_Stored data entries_
Content starts

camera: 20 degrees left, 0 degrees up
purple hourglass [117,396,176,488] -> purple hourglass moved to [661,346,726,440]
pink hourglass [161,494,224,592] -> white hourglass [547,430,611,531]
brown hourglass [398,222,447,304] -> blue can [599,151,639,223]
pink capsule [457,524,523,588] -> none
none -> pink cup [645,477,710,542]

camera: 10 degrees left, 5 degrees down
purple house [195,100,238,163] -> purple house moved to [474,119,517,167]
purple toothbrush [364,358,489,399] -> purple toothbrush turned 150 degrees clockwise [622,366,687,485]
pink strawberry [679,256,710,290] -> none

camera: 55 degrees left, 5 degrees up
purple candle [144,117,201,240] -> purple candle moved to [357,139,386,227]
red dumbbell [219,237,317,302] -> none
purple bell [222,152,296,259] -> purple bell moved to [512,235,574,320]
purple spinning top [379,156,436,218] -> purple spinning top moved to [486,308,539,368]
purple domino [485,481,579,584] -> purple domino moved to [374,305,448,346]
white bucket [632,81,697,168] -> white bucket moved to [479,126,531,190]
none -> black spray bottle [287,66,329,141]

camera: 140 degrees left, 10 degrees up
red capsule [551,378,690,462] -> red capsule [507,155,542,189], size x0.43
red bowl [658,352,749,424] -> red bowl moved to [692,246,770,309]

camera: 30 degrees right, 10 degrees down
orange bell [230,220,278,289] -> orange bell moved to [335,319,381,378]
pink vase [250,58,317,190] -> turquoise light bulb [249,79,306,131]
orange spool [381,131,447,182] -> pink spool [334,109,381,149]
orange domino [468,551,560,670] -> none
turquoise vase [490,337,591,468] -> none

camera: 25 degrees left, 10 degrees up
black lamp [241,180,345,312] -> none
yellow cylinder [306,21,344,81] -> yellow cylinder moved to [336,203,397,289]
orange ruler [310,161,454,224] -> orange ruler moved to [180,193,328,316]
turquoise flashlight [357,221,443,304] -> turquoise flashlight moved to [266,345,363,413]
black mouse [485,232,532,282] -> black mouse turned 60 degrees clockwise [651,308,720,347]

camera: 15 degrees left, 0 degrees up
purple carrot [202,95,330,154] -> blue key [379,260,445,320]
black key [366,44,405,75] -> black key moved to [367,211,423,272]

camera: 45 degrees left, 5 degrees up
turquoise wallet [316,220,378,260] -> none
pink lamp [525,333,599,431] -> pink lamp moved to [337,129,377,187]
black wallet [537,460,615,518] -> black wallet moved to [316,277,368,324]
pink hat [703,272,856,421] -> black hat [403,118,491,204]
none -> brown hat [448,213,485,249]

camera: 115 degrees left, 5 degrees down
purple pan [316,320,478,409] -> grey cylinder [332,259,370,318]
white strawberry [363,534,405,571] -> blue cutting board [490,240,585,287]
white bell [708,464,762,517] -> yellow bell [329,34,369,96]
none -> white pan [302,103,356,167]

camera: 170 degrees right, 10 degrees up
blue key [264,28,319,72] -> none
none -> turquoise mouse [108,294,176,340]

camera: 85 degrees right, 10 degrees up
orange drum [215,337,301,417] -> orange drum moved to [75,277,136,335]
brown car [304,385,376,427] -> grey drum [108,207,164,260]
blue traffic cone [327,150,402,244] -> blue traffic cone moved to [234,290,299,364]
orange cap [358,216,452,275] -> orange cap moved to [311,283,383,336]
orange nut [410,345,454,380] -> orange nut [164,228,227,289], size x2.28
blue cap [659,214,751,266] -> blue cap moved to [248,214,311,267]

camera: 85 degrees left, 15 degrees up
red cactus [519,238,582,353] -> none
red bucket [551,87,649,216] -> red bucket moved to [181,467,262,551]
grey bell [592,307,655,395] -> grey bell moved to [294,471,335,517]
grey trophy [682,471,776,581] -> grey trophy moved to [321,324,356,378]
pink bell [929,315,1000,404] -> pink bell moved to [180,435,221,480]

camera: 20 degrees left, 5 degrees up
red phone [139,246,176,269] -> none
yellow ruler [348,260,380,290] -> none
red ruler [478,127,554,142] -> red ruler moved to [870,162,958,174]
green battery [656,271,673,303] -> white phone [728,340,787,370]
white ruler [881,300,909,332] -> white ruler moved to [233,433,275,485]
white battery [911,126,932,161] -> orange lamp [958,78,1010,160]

Content ends

_WHAT YOU WILL DO_
Write out, from the lines above, only those from the line with "camera: 45 degrees left, 5 degrees up" to the line with "green battery [656,271,673,303]", exactly as given, including the first and the last.

_RESPONSE AREA_
camera: 45 degrees left, 5 degrees up
turquoise wallet [316,220,378,260] -> none
pink lamp [525,333,599,431] -> pink lamp moved to [337,129,377,187]
black wallet [537,460,615,518] -> black wallet moved to [316,277,368,324]
pink hat [703,272,856,421] -> black hat [403,118,491,204]
none -> brown hat [448,213,485,249]

camera: 115 degrees left, 5 degrees down
purple pan [316,320,478,409] -> grey cylinder [332,259,370,318]
white strawberry [363,534,405,571] -> blue cutting board [490,240,585,287]
white bell [708,464,762,517] -> yellow bell [329,34,369,96]
none -> white pan [302,103,356,167]

camera: 170 degrees right, 10 degrees up
blue key [264,28,319,72] -> none
none -> turquoise mouse [108,294,176,340]

camera: 85 degrees right, 10 degrees up
orange drum [215,337,301,417] -> orange drum moved to [75,277,136,335]
brown car [304,385,376,427] -> grey drum [108,207,164,260]
blue traffic cone [327,150,402,244] -> blue traffic cone moved to [234,290,299,364]
orange cap [358,216,452,275] -> orange cap moved to [311,283,383,336]
orange nut [410,345,454,380] -> orange nut [164,228,227,289], size x2.28
blue cap [659,214,751,266] -> blue cap moved to [248,214,311,267]

camera: 85 degrees left, 15 degrees up
red cactus [519,238,582,353] -> none
red bucket [551,87,649,216] -> red bucket moved to [181,467,262,551]
grey bell [592,307,655,395] -> grey bell moved to [294,471,335,517]
grey trophy [682,471,776,581] -> grey trophy moved to [321,324,356,378]
pink bell [929,315,1000,404] -> pink bell moved to [180,435,221,480]

camera: 20 degrees left, 5 degrees up
red phone [139,246,176,269] -> none
yellow ruler [348,260,380,290] -> none
red ruler [478,127,554,142] -> red ruler moved to [870,162,958,174]
green battery [656,271,673,303] -> white phone [728,340,787,370]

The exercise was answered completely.